* [Exercise requirements] Output the line that contains "none -> cyan round brick J3 level 1" and each line after it in the listing, exactly as they appear, through the very last line.

[[ Data excerpt open ]]

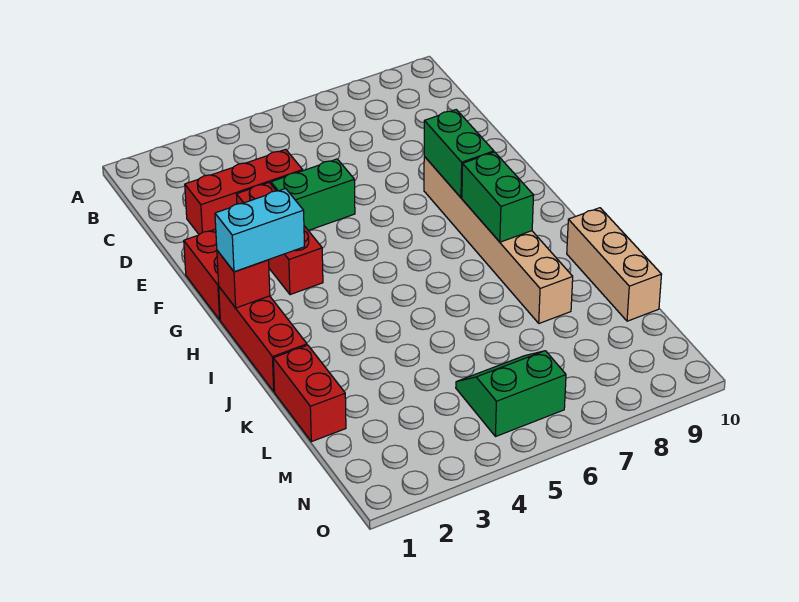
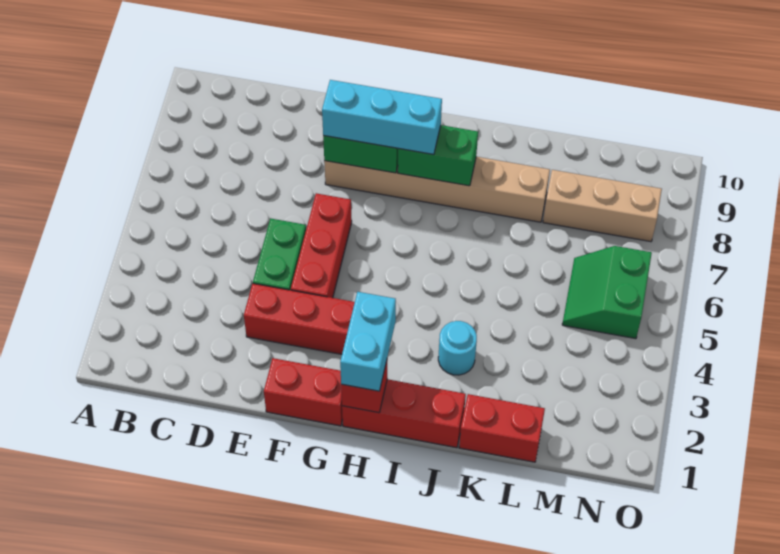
red brick D2:D4 level 1 -> red brick F4:F6 level 1
none -> cyan brick F8:H8 level 3
none -> cyan round brick J3 level 1
tan brick J10:L10 level 1 -> tan brick L8:N8 level 1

[[ Data excerpt closed ]]

* [Task response]
none -> cyan round brick J3 level 1
tan brick J10:L10 level 1 -> tan brick L8:N8 level 1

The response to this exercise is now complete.